-- Opening Marker --
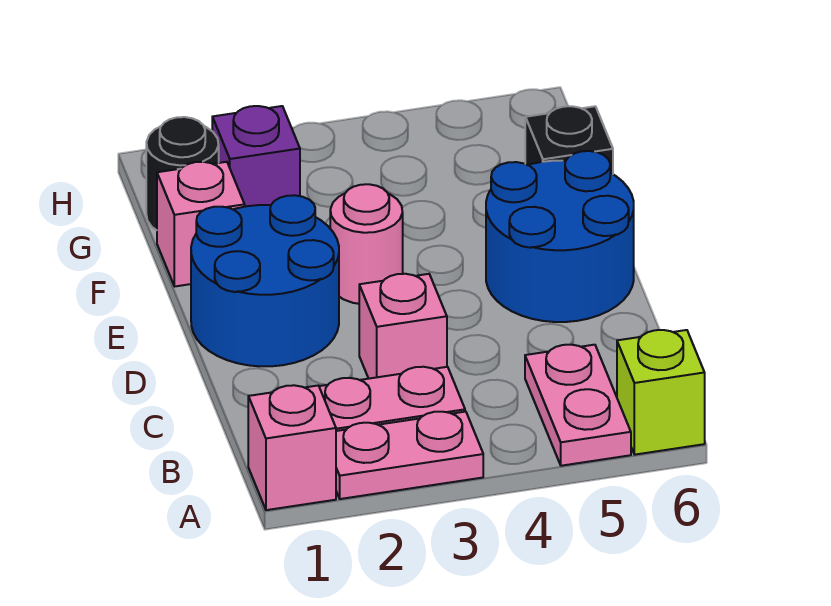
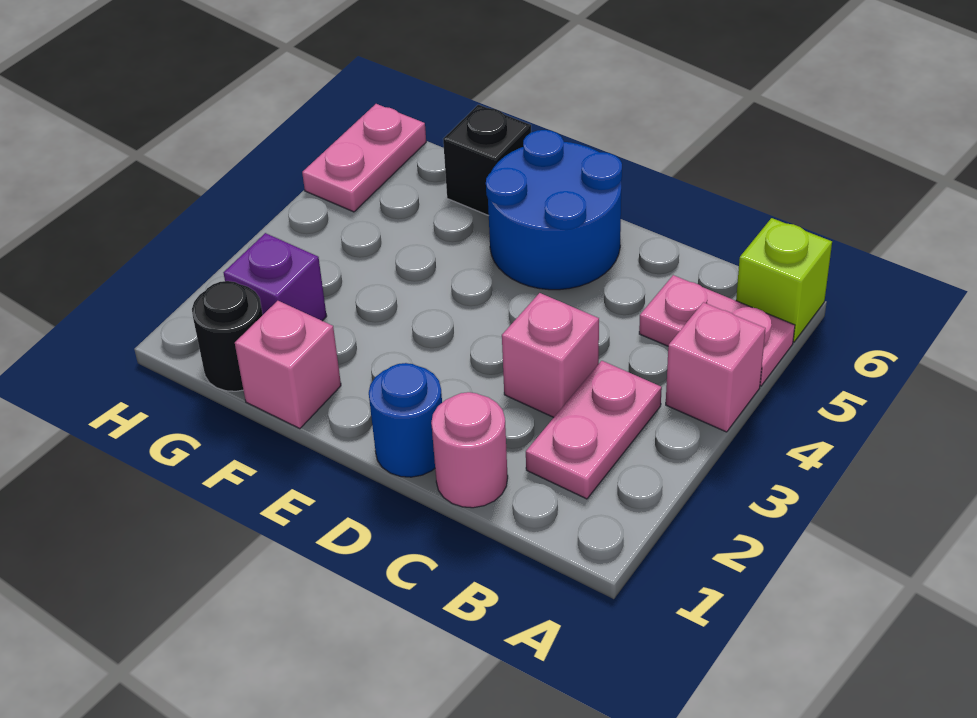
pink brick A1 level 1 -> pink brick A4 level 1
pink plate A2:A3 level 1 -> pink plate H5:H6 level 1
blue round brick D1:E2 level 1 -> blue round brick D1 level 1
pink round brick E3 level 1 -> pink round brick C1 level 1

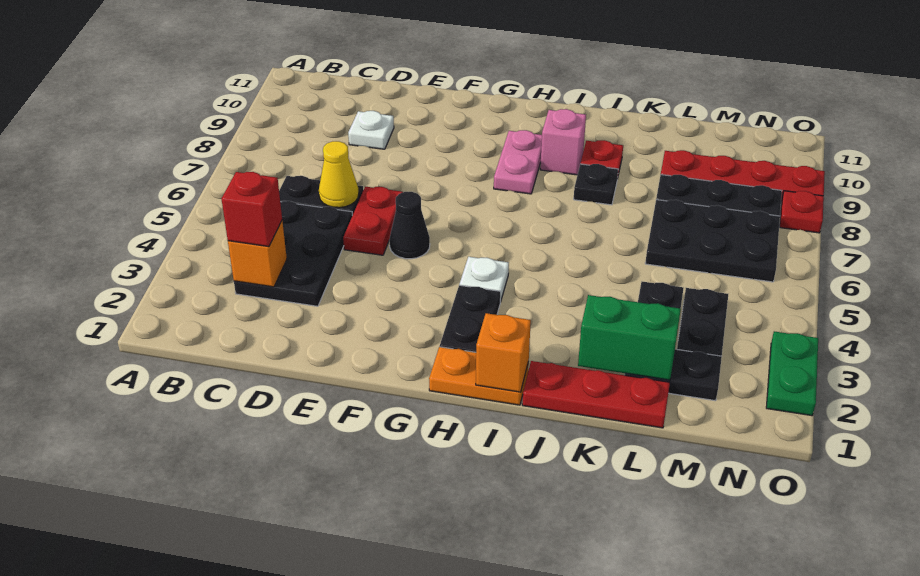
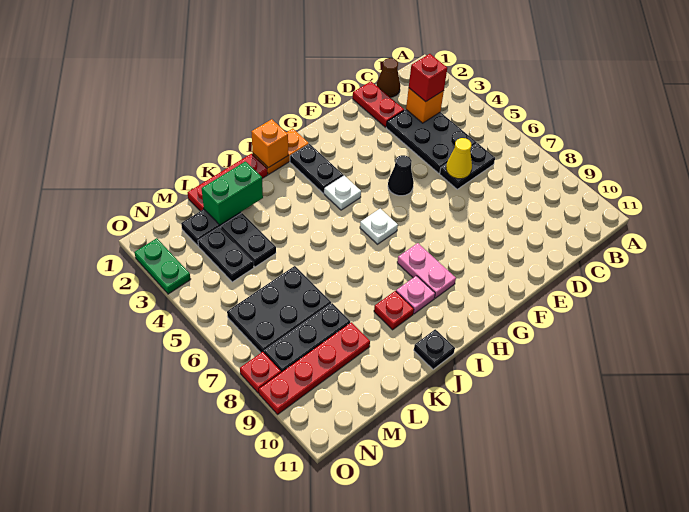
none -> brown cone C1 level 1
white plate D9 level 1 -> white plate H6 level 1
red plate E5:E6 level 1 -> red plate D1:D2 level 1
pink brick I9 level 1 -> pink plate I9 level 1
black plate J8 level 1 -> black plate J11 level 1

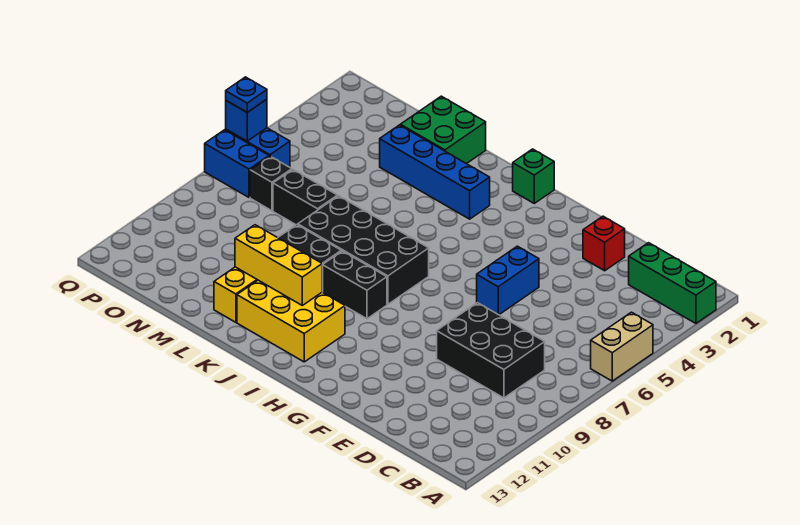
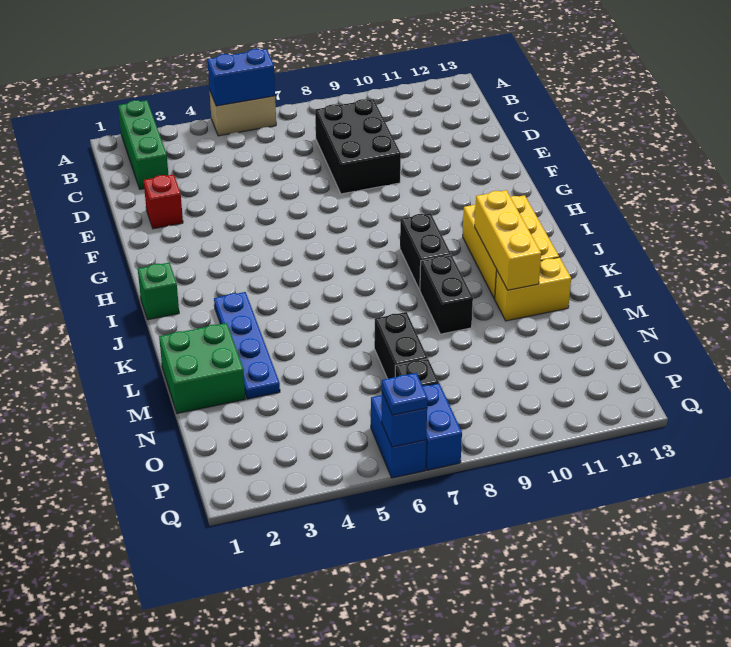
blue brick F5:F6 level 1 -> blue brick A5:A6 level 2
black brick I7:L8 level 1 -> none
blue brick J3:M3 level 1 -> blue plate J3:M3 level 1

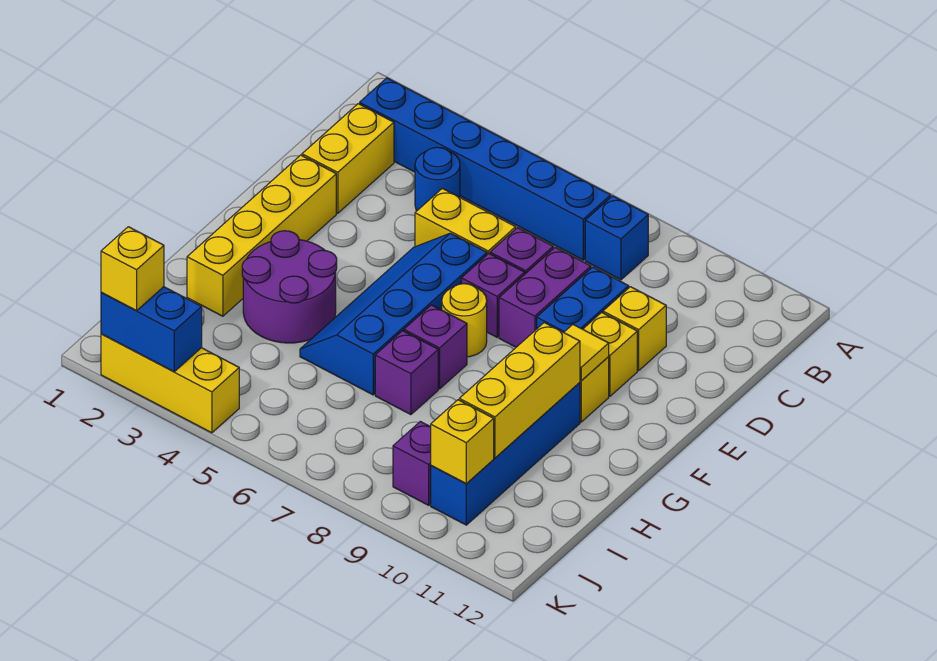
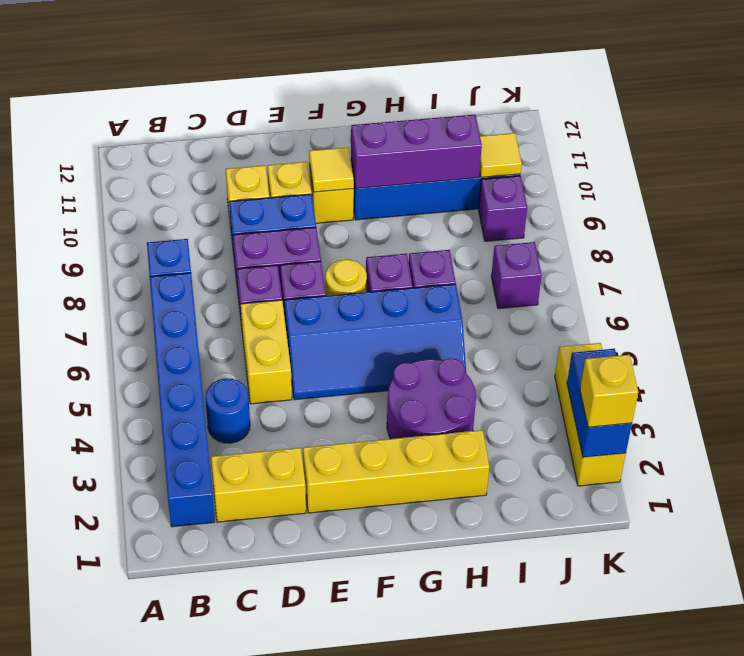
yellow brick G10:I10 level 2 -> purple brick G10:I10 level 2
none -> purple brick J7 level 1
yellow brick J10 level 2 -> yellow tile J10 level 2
-- Closing Marker --
▸ How to complete this task
Reproduce each line from the records that contains the word "purple".

▸ Answer to this exercise
yellow brick G10:I10 level 2 -> purple brick G10:I10 level 2
none -> purple brick J7 level 1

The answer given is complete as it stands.